_WHAT THIS TASK INVOLVES:_
What is the number of lines in these entries that contain "button"? State it alone.

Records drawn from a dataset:
----

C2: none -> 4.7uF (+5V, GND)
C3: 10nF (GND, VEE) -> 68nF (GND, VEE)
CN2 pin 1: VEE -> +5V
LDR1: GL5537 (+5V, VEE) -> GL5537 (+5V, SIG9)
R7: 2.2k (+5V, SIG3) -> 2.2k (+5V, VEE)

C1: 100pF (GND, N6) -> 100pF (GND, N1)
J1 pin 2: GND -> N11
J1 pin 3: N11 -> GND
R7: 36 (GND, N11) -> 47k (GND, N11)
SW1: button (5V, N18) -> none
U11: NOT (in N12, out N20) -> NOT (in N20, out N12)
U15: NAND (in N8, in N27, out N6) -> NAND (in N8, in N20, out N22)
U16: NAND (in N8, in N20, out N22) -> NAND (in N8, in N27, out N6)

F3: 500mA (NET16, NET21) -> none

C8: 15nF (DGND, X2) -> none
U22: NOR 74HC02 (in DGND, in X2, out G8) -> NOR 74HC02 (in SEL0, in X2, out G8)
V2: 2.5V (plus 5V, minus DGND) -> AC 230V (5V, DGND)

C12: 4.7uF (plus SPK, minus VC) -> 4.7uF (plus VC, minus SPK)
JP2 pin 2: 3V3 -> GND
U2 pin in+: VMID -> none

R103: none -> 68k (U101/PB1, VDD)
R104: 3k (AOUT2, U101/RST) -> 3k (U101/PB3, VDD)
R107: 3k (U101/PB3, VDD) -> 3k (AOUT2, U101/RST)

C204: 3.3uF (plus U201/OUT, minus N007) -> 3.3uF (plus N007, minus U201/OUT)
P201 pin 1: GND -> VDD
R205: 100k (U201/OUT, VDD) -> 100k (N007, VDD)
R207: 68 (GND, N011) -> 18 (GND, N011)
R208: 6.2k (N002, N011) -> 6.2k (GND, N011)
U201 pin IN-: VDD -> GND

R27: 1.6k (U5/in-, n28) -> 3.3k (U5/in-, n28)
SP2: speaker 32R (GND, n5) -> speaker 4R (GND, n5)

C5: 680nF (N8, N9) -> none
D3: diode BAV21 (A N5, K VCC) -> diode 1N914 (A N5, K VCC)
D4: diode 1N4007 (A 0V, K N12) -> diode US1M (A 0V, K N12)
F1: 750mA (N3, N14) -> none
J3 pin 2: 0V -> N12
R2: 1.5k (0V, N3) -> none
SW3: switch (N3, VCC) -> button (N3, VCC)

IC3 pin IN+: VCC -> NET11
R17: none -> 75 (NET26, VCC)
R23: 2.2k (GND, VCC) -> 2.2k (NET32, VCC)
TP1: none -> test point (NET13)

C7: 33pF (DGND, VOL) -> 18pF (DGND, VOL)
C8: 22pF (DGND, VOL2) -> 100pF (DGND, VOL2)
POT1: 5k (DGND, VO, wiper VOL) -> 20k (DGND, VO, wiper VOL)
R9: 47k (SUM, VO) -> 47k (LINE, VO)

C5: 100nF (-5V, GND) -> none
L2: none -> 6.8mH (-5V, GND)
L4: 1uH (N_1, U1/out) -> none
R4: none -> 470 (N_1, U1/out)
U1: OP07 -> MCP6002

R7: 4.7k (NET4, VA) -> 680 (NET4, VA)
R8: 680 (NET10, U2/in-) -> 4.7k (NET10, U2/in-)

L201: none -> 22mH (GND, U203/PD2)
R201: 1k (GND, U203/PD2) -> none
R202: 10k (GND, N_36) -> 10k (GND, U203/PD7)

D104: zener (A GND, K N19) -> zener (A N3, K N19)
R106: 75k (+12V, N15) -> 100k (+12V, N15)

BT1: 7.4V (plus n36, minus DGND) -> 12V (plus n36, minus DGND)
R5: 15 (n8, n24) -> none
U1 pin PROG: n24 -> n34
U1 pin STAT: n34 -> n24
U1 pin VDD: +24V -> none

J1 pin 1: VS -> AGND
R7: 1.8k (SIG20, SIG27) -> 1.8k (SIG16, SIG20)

----

_SOLUTION TO THIS PROBLEM:_
2